== Task statement ==
Repeat exactly, and only, the lines below starting at the line that contains "to [659, 104]" and ending at the line that contains "120 degrees counterclockwise", inclusive of both.

Segment Open

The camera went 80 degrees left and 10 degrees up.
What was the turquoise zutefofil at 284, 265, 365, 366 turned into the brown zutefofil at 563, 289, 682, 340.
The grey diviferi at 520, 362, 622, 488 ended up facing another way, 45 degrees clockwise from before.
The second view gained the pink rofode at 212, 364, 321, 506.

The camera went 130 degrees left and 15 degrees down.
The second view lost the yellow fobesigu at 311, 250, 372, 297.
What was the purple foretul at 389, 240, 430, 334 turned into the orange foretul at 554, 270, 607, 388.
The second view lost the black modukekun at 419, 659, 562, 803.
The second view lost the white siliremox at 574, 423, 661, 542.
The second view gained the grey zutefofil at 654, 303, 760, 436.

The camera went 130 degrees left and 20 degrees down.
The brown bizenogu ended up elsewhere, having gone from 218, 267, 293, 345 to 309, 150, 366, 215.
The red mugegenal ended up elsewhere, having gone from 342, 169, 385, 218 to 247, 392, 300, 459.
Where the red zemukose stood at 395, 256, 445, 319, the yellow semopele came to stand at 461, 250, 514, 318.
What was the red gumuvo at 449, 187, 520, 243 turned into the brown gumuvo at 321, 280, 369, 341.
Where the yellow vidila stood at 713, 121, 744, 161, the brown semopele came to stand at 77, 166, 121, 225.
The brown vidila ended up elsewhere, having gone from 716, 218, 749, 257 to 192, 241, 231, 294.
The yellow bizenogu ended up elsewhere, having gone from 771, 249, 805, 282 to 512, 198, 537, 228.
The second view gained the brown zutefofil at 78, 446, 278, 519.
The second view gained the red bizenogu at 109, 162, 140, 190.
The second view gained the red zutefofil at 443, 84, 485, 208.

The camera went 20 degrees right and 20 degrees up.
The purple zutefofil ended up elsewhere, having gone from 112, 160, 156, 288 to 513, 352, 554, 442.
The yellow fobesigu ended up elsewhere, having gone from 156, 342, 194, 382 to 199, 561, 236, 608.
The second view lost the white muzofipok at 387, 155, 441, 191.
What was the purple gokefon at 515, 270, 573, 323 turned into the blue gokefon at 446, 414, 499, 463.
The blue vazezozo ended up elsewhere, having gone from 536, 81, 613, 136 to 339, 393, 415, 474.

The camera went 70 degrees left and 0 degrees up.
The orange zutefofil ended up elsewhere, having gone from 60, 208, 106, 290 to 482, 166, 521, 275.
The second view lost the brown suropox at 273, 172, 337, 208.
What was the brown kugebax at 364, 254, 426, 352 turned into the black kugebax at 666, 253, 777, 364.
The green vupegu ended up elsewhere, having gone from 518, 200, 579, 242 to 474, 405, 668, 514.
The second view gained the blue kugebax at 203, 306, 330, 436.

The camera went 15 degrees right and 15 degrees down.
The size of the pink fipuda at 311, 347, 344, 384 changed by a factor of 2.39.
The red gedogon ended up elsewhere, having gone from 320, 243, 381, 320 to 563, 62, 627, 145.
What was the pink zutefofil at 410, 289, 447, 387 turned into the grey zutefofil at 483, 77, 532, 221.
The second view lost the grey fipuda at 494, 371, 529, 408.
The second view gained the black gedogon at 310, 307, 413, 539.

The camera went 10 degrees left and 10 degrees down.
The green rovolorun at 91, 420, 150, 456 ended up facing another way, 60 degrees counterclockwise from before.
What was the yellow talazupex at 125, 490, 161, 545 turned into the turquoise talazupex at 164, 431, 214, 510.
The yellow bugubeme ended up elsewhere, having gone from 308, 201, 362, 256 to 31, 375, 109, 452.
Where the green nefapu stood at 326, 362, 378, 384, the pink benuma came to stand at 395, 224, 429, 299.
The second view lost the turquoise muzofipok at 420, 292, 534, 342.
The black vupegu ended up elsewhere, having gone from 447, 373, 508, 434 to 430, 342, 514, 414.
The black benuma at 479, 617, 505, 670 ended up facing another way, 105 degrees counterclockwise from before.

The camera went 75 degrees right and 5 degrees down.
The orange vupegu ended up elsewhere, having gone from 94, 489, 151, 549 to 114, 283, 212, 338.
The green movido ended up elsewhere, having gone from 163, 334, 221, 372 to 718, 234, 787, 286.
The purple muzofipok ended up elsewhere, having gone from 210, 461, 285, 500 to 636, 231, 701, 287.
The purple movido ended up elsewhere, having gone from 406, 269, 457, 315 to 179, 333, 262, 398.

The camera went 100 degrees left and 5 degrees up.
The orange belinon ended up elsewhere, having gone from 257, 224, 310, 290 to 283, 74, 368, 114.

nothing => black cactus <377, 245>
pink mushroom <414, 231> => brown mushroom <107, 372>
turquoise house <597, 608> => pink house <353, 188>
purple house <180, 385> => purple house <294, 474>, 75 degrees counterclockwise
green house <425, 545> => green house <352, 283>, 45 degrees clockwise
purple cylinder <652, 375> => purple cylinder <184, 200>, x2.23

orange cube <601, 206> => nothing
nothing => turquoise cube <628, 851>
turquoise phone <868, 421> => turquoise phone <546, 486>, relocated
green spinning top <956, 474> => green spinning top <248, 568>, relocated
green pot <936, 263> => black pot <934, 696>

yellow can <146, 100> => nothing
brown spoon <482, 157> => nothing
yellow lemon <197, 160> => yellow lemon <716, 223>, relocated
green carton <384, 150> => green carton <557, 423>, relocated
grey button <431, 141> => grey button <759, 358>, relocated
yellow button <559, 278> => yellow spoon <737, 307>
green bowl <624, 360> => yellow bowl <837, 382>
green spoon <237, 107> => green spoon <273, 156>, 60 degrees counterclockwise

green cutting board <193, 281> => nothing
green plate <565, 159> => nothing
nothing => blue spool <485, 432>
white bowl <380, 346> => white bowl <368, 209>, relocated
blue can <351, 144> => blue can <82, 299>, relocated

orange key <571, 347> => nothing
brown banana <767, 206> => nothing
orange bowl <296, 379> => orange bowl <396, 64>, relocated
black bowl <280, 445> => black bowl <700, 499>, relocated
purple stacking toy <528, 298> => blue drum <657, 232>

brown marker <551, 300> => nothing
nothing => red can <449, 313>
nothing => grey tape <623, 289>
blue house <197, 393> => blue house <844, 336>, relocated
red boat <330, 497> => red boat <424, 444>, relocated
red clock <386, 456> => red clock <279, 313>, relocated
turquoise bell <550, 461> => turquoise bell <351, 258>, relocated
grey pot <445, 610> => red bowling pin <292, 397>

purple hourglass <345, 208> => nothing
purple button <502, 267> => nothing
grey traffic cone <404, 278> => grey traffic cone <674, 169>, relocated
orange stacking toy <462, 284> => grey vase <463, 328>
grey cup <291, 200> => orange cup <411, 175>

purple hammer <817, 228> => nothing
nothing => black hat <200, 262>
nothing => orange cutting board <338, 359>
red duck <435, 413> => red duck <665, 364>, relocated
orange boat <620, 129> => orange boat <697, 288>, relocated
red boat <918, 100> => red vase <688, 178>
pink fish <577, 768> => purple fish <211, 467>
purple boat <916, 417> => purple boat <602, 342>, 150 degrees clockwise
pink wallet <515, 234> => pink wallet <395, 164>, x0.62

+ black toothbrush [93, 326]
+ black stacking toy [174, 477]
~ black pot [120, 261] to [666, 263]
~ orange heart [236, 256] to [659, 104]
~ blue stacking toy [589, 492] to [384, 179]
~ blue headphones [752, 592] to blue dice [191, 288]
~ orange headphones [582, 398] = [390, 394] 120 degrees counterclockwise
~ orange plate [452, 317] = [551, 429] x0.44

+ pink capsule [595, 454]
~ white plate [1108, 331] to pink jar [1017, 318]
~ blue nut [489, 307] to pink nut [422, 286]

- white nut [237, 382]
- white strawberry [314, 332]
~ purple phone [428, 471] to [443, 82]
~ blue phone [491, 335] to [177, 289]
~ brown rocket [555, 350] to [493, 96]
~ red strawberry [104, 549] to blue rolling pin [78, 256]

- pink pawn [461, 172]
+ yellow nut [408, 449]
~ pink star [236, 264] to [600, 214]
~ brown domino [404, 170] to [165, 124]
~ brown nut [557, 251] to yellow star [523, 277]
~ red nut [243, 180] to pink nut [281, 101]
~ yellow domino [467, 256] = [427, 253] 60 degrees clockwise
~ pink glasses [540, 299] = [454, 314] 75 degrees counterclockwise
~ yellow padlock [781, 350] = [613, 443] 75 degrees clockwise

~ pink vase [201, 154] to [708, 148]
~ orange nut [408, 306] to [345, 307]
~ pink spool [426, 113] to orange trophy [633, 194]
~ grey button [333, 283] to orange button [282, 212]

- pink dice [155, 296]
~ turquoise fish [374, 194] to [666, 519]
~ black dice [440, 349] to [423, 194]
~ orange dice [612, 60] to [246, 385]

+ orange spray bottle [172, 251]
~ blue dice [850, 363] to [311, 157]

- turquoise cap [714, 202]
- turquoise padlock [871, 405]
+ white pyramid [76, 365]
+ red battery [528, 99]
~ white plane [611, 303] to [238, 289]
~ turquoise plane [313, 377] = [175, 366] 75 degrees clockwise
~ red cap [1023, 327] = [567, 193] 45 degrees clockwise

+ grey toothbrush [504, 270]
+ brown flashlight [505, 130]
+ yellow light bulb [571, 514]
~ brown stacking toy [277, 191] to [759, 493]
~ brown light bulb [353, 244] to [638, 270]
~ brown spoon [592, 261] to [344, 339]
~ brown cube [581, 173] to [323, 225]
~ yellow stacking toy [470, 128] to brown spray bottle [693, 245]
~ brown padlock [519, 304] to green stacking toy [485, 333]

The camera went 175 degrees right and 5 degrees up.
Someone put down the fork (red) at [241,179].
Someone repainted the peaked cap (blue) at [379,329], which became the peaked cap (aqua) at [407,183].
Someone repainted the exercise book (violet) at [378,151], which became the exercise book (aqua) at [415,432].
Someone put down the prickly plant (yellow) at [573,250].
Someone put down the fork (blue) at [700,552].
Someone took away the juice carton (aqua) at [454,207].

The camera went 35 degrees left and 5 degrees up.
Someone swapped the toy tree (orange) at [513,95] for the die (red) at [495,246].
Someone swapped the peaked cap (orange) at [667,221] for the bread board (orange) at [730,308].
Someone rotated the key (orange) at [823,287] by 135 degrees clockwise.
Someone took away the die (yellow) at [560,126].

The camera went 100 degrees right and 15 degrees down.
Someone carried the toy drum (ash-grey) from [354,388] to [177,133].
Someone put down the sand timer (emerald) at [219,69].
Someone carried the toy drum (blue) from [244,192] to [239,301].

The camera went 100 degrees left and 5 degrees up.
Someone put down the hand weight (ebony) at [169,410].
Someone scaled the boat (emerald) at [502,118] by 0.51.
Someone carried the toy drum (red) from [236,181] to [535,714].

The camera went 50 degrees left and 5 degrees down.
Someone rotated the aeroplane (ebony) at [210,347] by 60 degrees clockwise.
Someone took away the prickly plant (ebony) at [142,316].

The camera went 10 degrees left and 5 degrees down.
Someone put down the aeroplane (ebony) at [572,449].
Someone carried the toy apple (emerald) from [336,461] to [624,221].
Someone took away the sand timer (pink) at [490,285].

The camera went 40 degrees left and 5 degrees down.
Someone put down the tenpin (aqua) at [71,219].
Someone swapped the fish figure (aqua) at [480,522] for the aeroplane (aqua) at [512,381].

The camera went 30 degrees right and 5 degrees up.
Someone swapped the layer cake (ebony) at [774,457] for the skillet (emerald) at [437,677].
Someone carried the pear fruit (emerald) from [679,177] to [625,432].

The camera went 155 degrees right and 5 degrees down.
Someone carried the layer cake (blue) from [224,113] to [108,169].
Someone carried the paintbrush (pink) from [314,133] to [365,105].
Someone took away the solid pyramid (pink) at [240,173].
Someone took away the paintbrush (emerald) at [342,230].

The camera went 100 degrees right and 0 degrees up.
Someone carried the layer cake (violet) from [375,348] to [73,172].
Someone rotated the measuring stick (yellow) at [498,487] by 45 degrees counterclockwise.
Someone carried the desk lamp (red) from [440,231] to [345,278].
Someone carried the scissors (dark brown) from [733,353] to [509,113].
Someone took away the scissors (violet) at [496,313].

Segment Closed

== Your solution ==
~ orange heart [236, 256] to [659, 104]
~ blue stacking toy [589, 492] to [384, 179]
~ blue headphones [752, 592] to blue dice [191, 288]
~ orange headphones [582, 398] = [390, 394] 120 degrees counterclockwise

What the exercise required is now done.